* _Exercise data_:
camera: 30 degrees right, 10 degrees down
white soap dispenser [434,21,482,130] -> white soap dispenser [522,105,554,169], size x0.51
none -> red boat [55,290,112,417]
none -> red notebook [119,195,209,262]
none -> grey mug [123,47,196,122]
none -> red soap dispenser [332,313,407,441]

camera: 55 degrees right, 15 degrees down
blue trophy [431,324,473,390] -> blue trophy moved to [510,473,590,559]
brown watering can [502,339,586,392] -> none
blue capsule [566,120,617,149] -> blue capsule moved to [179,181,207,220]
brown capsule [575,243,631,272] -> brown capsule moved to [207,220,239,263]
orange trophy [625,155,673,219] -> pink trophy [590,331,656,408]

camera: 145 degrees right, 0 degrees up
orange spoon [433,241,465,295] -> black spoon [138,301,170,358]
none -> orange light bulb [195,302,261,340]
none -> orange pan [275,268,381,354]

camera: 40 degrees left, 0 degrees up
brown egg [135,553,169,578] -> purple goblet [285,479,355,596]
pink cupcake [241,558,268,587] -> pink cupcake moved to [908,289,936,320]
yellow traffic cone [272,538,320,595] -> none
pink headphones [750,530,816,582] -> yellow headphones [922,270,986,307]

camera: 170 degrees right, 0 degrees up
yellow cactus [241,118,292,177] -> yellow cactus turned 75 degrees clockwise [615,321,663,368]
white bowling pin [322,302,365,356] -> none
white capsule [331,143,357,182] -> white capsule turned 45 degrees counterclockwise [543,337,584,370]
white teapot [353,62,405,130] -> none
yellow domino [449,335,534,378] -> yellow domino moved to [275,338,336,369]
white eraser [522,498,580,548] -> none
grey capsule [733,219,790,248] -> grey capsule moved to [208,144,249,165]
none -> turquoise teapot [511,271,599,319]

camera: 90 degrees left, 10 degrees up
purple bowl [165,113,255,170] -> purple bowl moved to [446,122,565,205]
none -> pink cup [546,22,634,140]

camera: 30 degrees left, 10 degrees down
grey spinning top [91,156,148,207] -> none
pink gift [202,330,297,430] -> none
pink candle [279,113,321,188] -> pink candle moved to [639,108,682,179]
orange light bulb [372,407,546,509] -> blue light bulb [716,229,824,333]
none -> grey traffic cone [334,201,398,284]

* _Instructions for the task_: Write out each line of the data above again, exactly as given.

* _Your solution_:
camera: 30 degrees right, 10 degrees down
white soap dispenser [434,21,482,130] -> white soap dispenser [522,105,554,169], size x0.51
none -> red boat [55,290,112,417]
none -> red notebook [119,195,209,262]
none -> grey mug [123,47,196,122]
none -> red soap dispenser [332,313,407,441]

camera: 55 degrees right, 15 degrees down
blue trophy [431,324,473,390] -> blue trophy moved to [510,473,590,559]
brown watering can [502,339,586,392] -> none
blue capsule [566,120,617,149] -> blue capsule moved to [179,181,207,220]
brown capsule [575,243,631,272] -> brown capsule moved to [207,220,239,263]
orange trophy [625,155,673,219] -> pink trophy [590,331,656,408]

camera: 145 degrees right, 0 degrees up
orange spoon [433,241,465,295] -> black spoon [138,301,170,358]
none -> orange light bulb [195,302,261,340]
none -> orange pan [275,268,381,354]

camera: 40 degrees left, 0 degrees up
brown egg [135,553,169,578] -> purple goblet [285,479,355,596]
pink cupcake [241,558,268,587] -> pink cupcake moved to [908,289,936,320]
yellow traffic cone [272,538,320,595] -> none
pink headphones [750,530,816,582] -> yellow headphones [922,270,986,307]

camera: 170 degrees right, 0 degrees up
yellow cactus [241,118,292,177] -> yellow cactus turned 75 degrees clockwise [615,321,663,368]
white bowling pin [322,302,365,356] -> none
white capsule [331,143,357,182] -> white capsule turned 45 degrees counterclockwise [543,337,584,370]
white teapot [353,62,405,130] -> none
yellow domino [449,335,534,378] -> yellow domino moved to [275,338,336,369]
white eraser [522,498,580,548] -> none
grey capsule [733,219,790,248] -> grey capsule moved to [208,144,249,165]
none -> turquoise teapot [511,271,599,319]

camera: 90 degrees left, 10 degrees up
purple bowl [165,113,255,170] -> purple bowl moved to [446,122,565,205]
none -> pink cup [546,22,634,140]

camera: 30 degrees left, 10 degrees down
grey spinning top [91,156,148,207] -> none
pink gift [202,330,297,430] -> none
pink candle [279,113,321,188] -> pink candle moved to [639,108,682,179]
orange light bulb [372,407,546,509] -> blue light bulb [716,229,824,333]
none -> grey traffic cone [334,201,398,284]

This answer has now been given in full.